### [WORK INSTRUCTIONS]
Using the entries below, quote exactly the span of lines that begins with the line containing "orange arrow: moved 6 px left" and ends with the final line.

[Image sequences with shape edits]
>>>
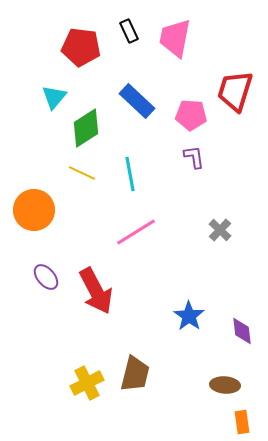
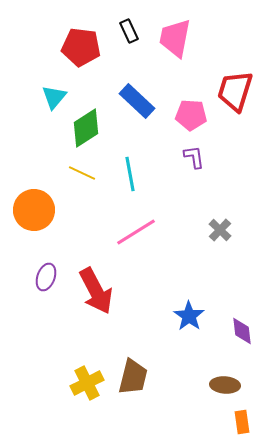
purple ellipse: rotated 60 degrees clockwise
brown trapezoid: moved 2 px left, 3 px down
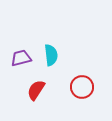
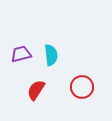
purple trapezoid: moved 4 px up
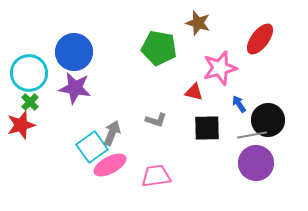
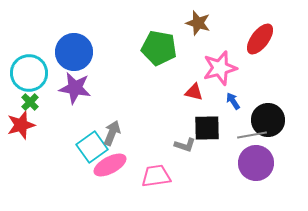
blue arrow: moved 6 px left, 3 px up
gray L-shape: moved 29 px right, 25 px down
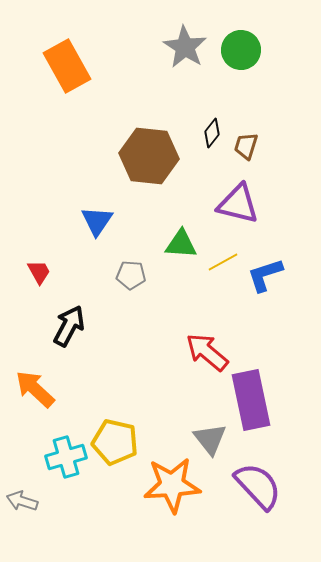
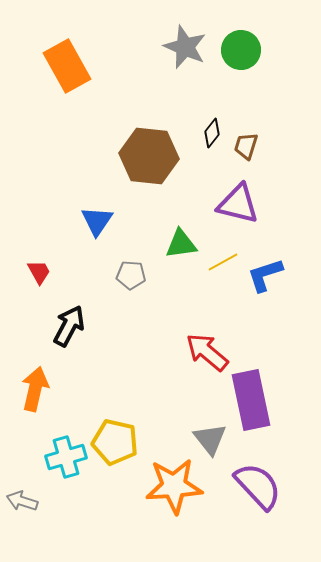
gray star: rotated 9 degrees counterclockwise
green triangle: rotated 12 degrees counterclockwise
orange arrow: rotated 60 degrees clockwise
orange star: moved 2 px right, 1 px down
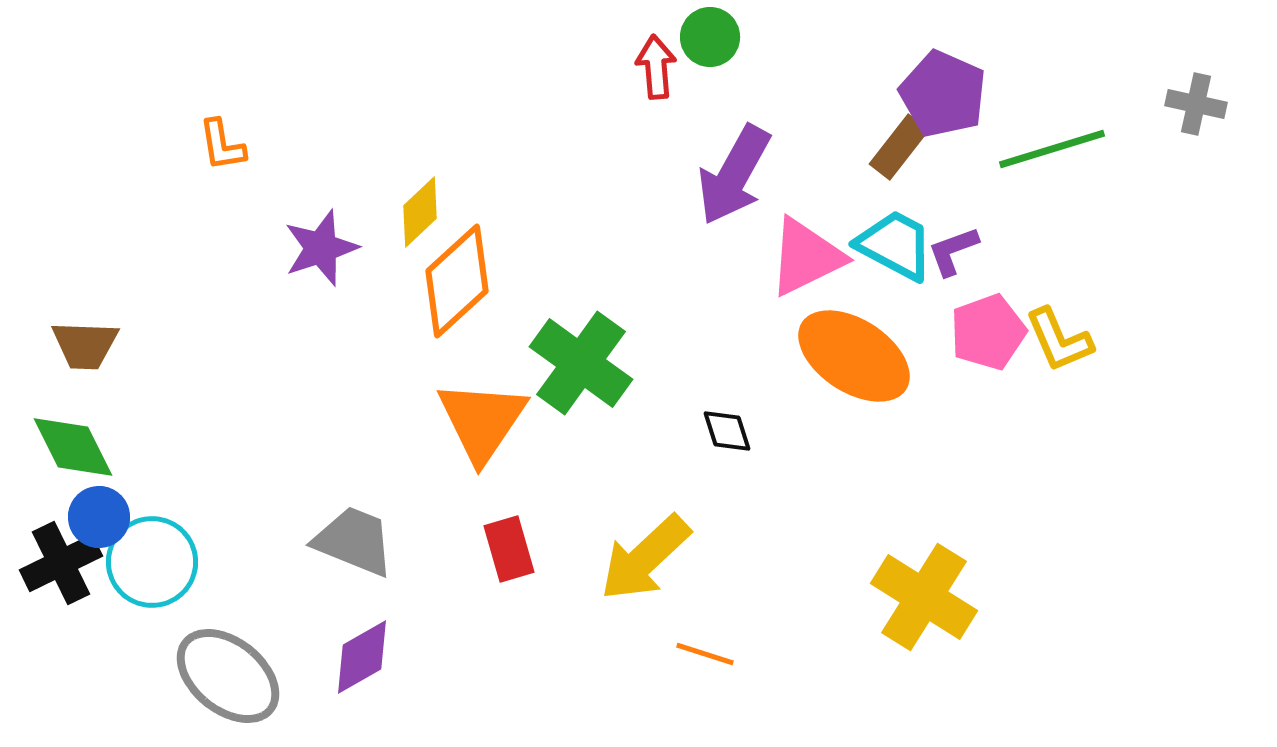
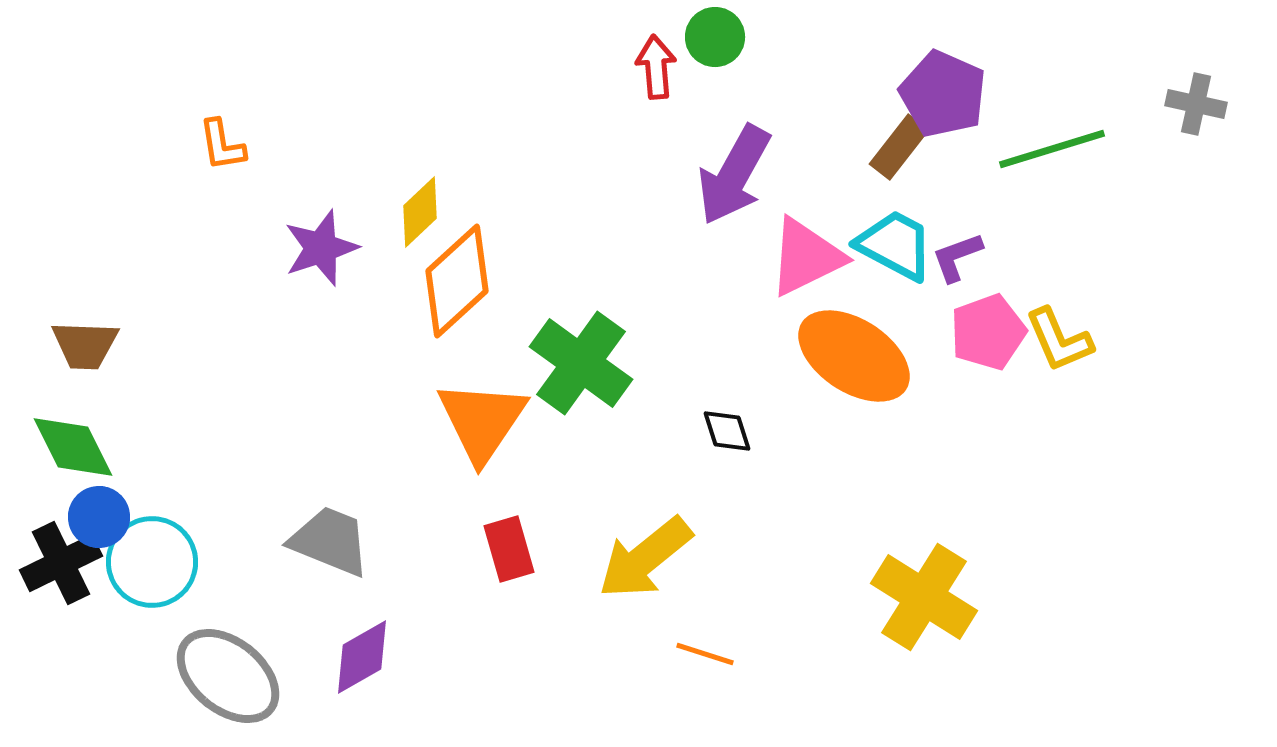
green circle: moved 5 px right
purple L-shape: moved 4 px right, 6 px down
gray trapezoid: moved 24 px left
yellow arrow: rotated 4 degrees clockwise
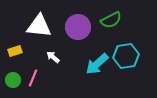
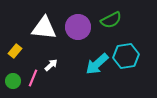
white triangle: moved 5 px right, 2 px down
yellow rectangle: rotated 32 degrees counterclockwise
white arrow: moved 2 px left, 8 px down; rotated 96 degrees clockwise
green circle: moved 1 px down
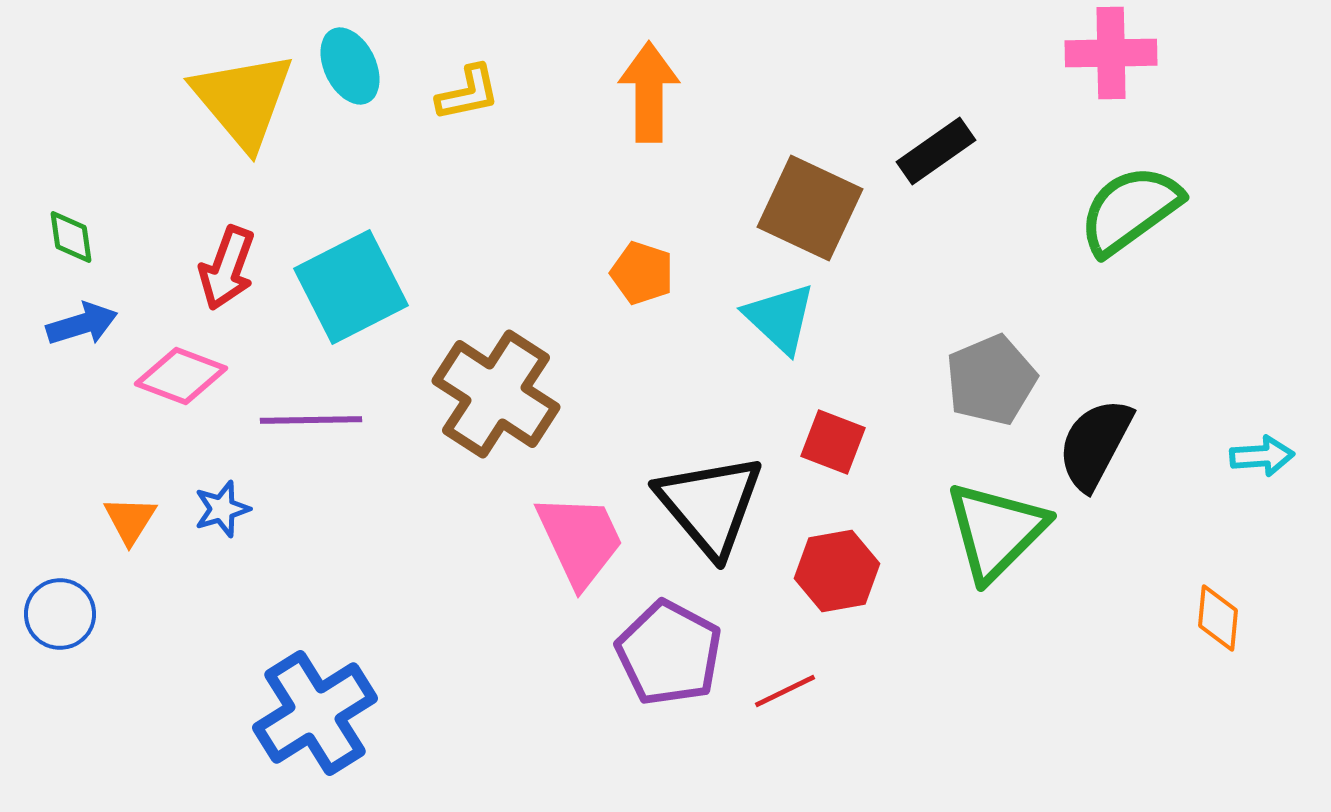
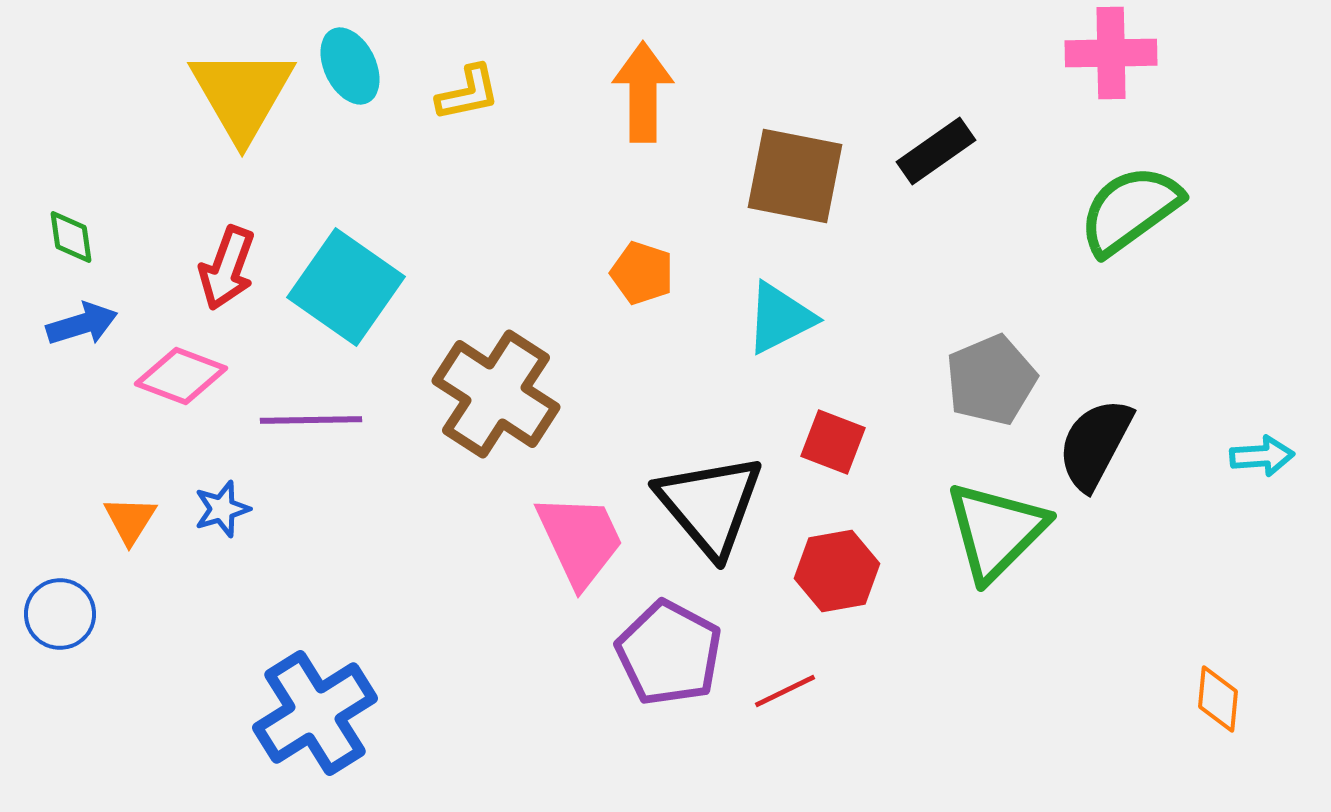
orange arrow: moved 6 px left
yellow triangle: moved 1 px left, 6 px up; rotated 10 degrees clockwise
brown square: moved 15 px left, 32 px up; rotated 14 degrees counterclockwise
cyan square: moved 5 px left; rotated 28 degrees counterclockwise
cyan triangle: rotated 50 degrees clockwise
orange diamond: moved 81 px down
<<<
### [TASK ANSWER]
orange arrow: moved 6 px left
yellow triangle: moved 1 px left, 6 px up; rotated 10 degrees clockwise
brown square: moved 15 px left, 32 px up; rotated 14 degrees counterclockwise
cyan square: moved 5 px left; rotated 28 degrees counterclockwise
cyan triangle: rotated 50 degrees clockwise
orange diamond: moved 81 px down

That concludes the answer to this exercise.